_Your assignment_: Your answer is the line containing "(176, 259) = (377, 202): white goblet -> none" plus every line after it to the end of the data below, transcribed exactly and with nothing else.

_Collected material_:
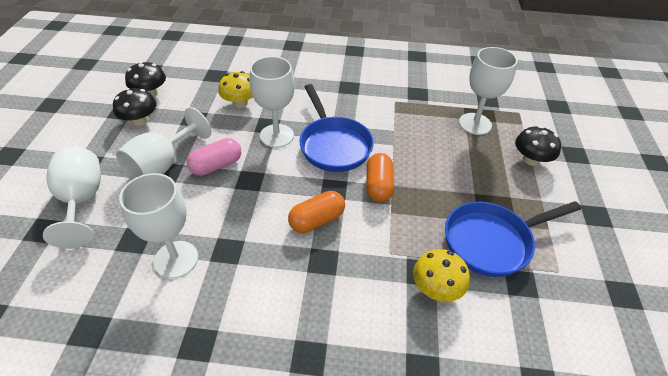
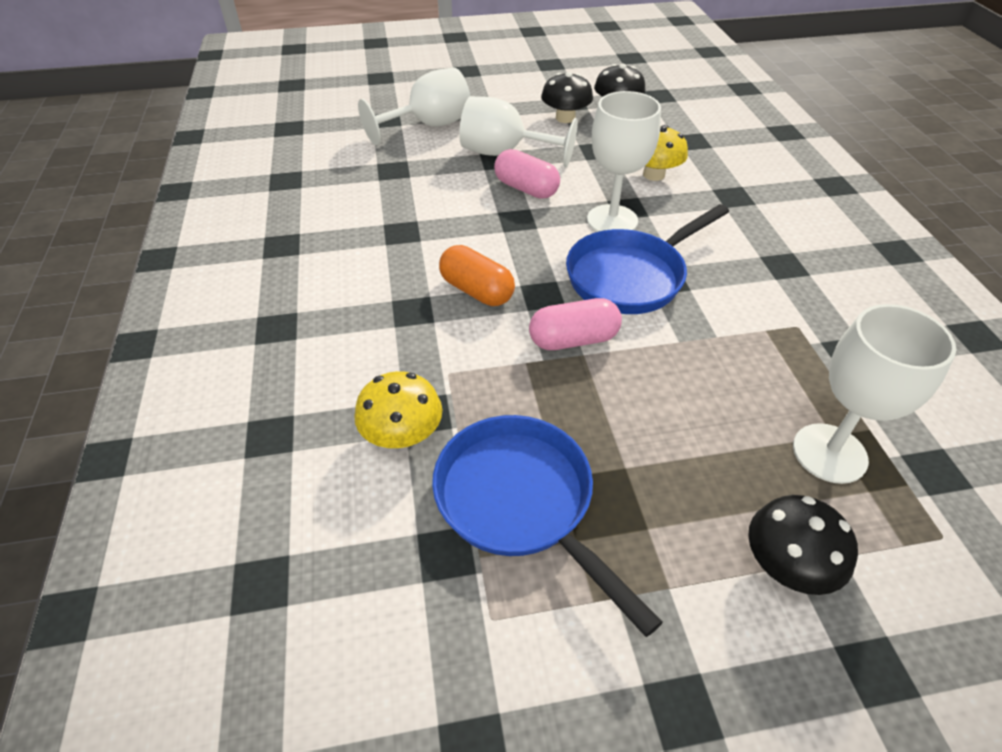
camera: 75 degrees right, 0 degrees up
(176, 259) = (377, 202): white goblet -> none
(378, 186) = (573, 339): orange capsule -> pink capsule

_Exercise output_:
(176, 259) = (377, 202): white goblet -> none
(378, 186) = (573, 339): orange capsule -> pink capsule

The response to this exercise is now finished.